• [What you will do]
Would you set down the data that follows, word for word, without any pictures?

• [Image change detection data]
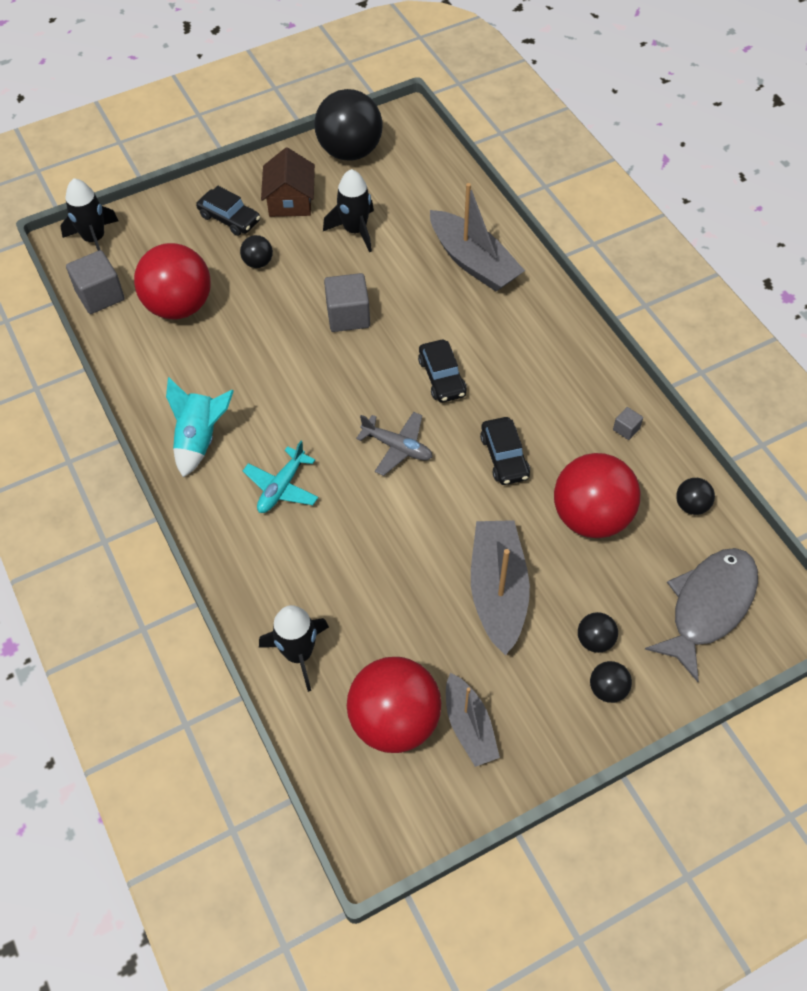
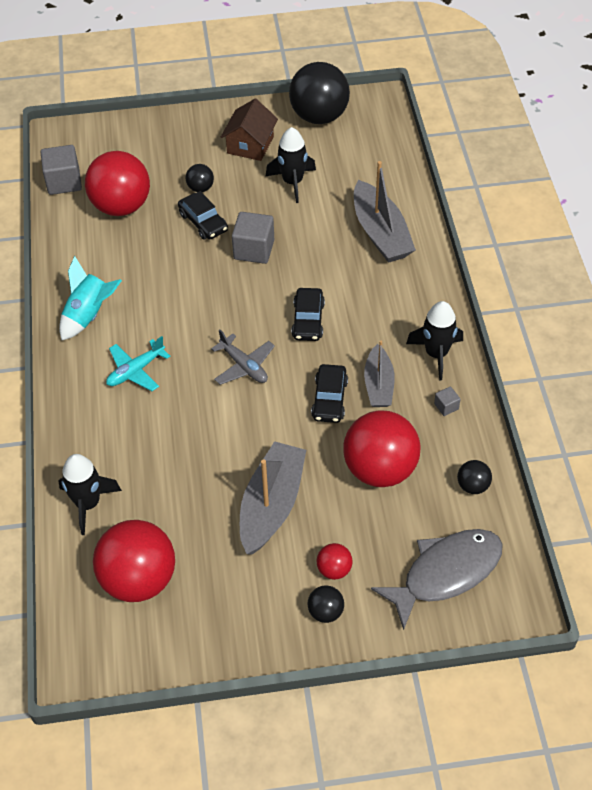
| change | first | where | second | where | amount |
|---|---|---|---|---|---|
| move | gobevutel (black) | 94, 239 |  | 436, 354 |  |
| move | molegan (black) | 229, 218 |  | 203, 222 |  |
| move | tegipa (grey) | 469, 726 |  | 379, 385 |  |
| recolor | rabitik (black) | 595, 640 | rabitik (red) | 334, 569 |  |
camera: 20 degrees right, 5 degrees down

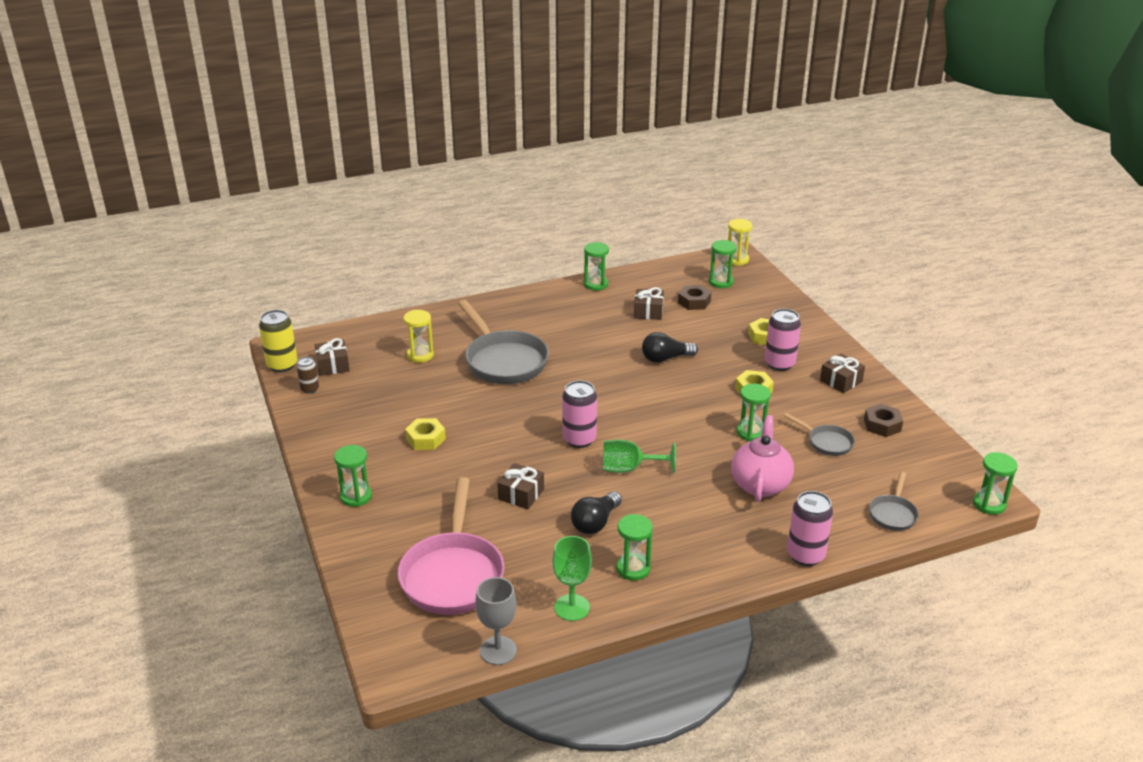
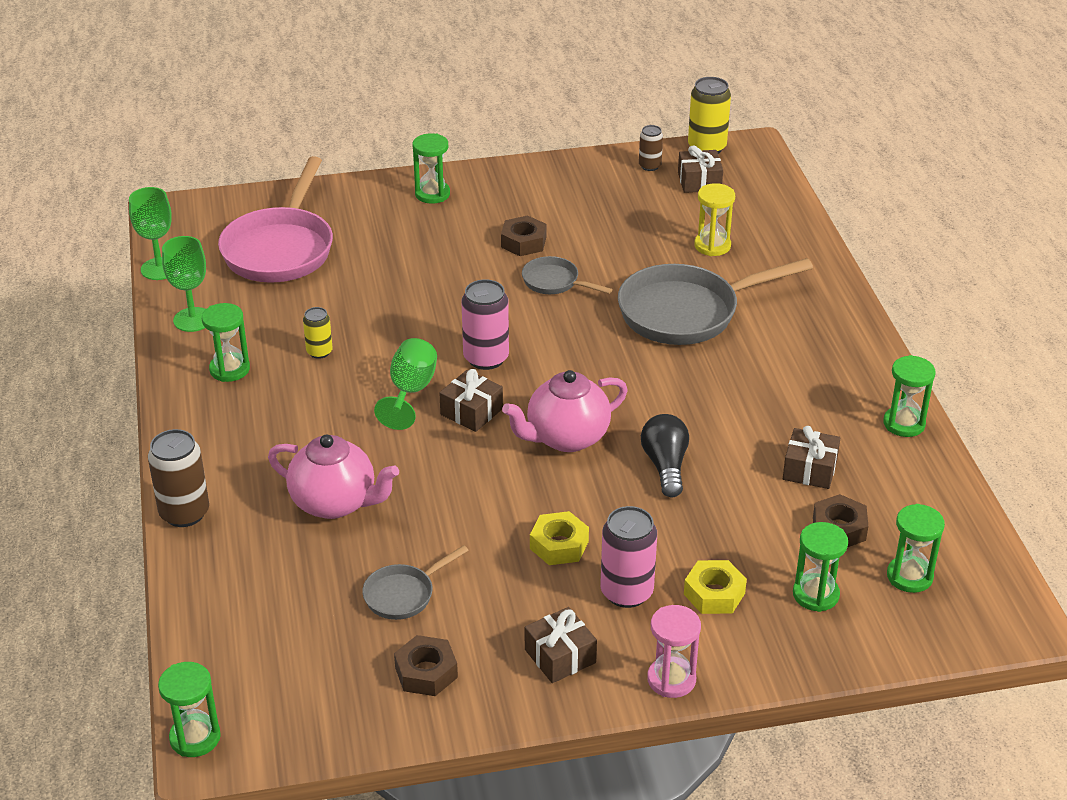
| change | first | where | second | where | amount |
|---|---|---|---|---|---|
| delete | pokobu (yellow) | 737, 260 |  |  |  |
| insert |  |  | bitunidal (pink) | 566, 438 |  |
| insert |  |  | pokobu (pink) | 671, 679 |  |
| move | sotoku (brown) | 521, 494 |  | 471, 411 |  |
| move | pokobu (green) | 751, 432 |  | 815, 595 |  |
| move | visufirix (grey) | 893, 514 |  | 554, 282 |  |
| replace | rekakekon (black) | 595, 523 | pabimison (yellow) | 319, 352 |  |
| recolor | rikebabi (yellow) | 426, 439 | rikebabi (brown) | 523, 242 |  |
| recolor | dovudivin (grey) | 498, 650 | dovudivin (green) | 159, 269 |  |
| recolor | pabimison (pink) | 805, 555 | pabimison (brown) | 184, 513 |  |
| rotate | visufirix (pink) | 453, 574 |  | 280, 249 | 90 degrees counterclockwise |
camera: 100 degrees right, 5 degrees up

• [Solved exercise]
| change | first | where | second | where | amount |
|---|---|---|---|---|---|
| move | gobevutel (black) | 94, 239 |  | 436, 354 |  |
| move | molegan (black) | 229, 218 |  | 203, 222 |  |
| move | tegipa (grey) | 469, 726 |  | 379, 385 |  |
| recolor | rabitik (black) | 595, 640 | rabitik (red) | 334, 569 |  |
camera: 20 degrees right, 5 degrees down

| change | first | where | second | where | amount |
|---|---|---|---|---|---|
| delete | pokobu (yellow) | 737, 260 |  |  |  |
| insert |  |  | bitunidal (pink) | 566, 438 |  |
| insert |  |  | pokobu (pink) | 671, 679 |  |
| move | sotoku (brown) | 521, 494 |  | 471, 411 |  |
| move | pokobu (green) | 751, 432 |  | 815, 595 |  |
| move | visufirix (grey) | 893, 514 |  | 554, 282 |  |
| replace | rekakekon (black) | 595, 523 | pabimison (yellow) | 319, 352 |  |
| recolor | rikebabi (yellow) | 426, 439 | rikebabi (brown) | 523, 242 |  |
| recolor | dovudivin (grey) | 498, 650 | dovudivin (green) | 159, 269 |  |
| recolor | pabimison (pink) | 805, 555 | pabimison (brown) | 184, 513 |  |
| rotate | visufirix (pink) | 453, 574 |  | 280, 249 | 90 degrees counterclockwise |
camera: 100 degrees right, 5 degrees up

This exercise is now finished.